§ EXERCISE:
Pick out each line in the items below that contains the string "pizz", and copy those lines in full.

§ Collected data entries:
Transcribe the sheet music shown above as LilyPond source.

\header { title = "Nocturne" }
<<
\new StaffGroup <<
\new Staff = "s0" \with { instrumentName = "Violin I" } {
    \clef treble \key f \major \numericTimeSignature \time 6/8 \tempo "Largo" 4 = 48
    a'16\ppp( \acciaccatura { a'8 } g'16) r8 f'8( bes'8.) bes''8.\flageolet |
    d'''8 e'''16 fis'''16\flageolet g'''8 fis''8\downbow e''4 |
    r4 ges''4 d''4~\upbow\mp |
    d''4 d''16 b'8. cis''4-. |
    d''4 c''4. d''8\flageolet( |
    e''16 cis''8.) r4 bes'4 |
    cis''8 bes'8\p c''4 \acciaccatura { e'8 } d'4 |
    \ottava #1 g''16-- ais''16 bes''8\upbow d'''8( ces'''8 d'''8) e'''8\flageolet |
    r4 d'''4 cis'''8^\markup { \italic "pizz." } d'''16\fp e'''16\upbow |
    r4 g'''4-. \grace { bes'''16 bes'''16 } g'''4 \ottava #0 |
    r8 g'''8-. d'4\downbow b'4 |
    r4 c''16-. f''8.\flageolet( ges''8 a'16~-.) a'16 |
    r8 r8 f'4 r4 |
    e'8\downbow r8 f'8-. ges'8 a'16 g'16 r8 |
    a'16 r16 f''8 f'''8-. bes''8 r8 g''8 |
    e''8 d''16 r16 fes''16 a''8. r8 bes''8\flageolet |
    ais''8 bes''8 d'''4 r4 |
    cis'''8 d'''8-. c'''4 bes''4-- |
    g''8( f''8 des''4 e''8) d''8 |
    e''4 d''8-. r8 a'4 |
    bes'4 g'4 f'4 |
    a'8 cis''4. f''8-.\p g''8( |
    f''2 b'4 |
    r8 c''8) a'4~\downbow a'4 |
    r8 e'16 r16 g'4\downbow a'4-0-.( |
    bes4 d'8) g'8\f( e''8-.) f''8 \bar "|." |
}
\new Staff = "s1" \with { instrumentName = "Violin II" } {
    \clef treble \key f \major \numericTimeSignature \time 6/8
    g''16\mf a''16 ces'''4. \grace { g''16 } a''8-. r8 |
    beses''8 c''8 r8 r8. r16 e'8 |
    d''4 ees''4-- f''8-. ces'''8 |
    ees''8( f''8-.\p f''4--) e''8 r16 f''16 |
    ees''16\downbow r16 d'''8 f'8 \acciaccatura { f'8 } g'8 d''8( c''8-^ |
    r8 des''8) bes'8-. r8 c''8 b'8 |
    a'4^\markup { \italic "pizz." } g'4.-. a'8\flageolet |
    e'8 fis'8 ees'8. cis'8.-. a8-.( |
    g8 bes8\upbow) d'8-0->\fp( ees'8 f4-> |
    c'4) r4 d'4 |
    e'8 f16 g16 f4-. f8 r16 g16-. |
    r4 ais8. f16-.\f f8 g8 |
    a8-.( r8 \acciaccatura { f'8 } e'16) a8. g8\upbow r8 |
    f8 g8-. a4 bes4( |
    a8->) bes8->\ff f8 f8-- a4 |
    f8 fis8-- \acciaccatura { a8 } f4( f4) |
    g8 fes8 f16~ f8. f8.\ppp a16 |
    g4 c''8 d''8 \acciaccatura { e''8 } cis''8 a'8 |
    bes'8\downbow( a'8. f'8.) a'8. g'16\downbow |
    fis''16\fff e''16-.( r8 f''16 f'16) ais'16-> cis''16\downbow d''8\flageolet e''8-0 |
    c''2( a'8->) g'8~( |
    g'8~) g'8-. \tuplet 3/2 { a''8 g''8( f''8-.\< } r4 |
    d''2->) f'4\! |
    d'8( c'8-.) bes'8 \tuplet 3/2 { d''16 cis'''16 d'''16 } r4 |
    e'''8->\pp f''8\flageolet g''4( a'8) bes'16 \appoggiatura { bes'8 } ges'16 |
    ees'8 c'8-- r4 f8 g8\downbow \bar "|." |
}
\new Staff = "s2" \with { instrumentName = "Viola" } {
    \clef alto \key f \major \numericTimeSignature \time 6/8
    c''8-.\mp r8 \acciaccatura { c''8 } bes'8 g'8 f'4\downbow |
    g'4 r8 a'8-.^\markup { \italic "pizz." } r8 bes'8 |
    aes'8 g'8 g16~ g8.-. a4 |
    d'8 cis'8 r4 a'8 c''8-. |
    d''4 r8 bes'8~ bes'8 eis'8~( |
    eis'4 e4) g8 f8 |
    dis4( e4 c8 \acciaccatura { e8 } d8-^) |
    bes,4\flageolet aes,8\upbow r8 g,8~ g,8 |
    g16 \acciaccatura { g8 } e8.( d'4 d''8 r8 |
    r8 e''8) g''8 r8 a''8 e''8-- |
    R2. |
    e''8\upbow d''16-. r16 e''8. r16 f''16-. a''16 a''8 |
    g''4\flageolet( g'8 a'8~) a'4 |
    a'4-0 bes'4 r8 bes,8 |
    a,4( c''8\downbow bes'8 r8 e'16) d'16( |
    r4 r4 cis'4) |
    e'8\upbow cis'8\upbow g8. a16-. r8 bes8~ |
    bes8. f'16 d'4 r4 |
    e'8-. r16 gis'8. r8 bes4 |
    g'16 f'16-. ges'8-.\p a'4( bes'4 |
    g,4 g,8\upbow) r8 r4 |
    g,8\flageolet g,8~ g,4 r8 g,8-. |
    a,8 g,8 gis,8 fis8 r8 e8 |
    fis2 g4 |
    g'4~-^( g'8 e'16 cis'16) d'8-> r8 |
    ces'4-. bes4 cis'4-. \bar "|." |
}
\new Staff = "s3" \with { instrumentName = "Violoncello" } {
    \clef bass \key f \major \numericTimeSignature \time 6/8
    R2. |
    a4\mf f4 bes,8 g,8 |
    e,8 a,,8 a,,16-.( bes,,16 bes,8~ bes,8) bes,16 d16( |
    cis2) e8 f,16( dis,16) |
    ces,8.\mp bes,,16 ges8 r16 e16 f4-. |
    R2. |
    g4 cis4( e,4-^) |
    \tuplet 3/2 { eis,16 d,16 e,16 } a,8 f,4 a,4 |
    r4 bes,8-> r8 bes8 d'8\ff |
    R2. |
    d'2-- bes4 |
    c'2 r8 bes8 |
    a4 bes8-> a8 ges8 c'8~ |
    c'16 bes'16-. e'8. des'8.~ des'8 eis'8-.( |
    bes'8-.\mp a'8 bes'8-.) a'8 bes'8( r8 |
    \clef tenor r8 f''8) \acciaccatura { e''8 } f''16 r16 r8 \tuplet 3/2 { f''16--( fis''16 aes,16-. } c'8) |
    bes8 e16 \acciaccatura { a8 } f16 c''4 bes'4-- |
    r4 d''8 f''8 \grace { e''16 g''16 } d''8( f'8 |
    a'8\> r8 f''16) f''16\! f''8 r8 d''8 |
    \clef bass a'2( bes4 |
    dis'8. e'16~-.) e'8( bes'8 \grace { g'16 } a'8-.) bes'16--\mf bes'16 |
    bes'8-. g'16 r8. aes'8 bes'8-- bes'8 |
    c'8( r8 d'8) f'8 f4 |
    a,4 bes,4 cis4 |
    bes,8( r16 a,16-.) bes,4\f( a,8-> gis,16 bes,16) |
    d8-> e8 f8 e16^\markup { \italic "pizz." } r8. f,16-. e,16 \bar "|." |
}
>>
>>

§ CORRECT ANSWER:
    r4 d'''4 cis'''8^\markup { \italic "pizz." } d'''16\fp e'''16\upbow |
    a'4^\markup { \italic "pizz." } g'4.-. a'8\flageolet |
    g'4 r8 a'8-.^\markup { \italic "pizz." } r8 bes'8 |
    d8-> e8 f8 e16^\markup { \italic "pizz." } r8. f,16-. e,16 \bar "|." |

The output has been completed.